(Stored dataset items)
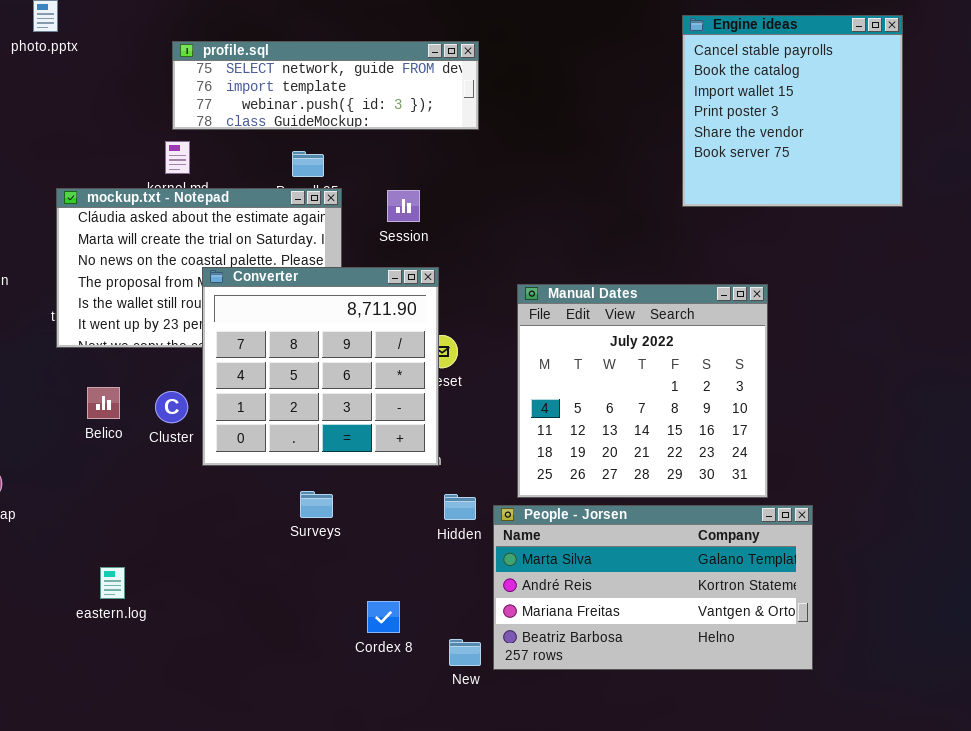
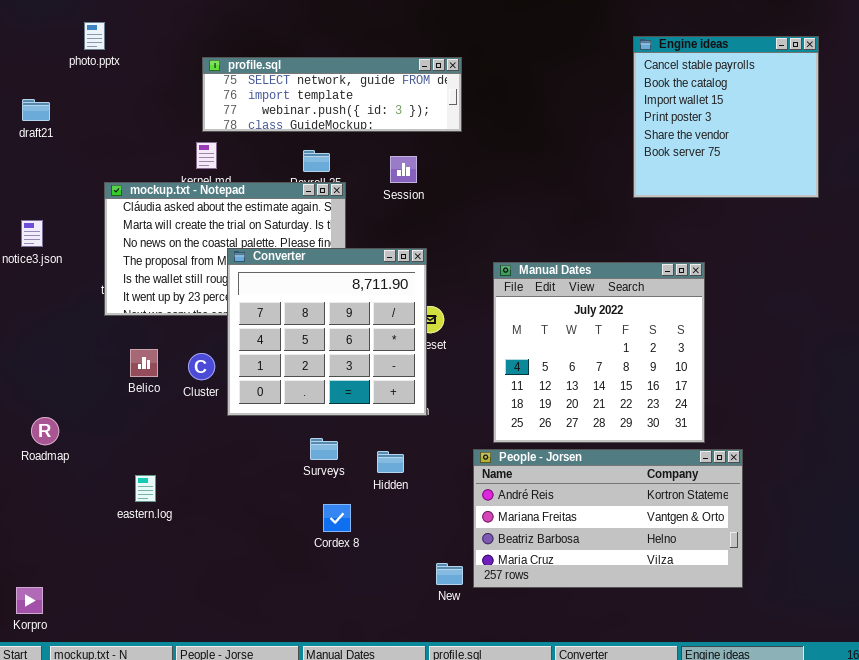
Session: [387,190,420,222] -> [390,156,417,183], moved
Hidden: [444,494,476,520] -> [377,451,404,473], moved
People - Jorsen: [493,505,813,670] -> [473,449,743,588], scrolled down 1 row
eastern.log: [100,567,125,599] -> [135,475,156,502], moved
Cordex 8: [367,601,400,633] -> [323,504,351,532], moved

### [TASK REQUIREMENTS]
A word-for-word restatement of the records above from the line containing "People - Jorsen: [493,505,813,670]" to their final line is all the answer should hold.

### [TASK RESULT]
People - Jorsen: [493,505,813,670] -> [473,449,743,588], scrolled down 1 row
eastern.log: [100,567,125,599] -> [135,475,156,502], moved
Cordex 8: [367,601,400,633] -> [323,504,351,532], moved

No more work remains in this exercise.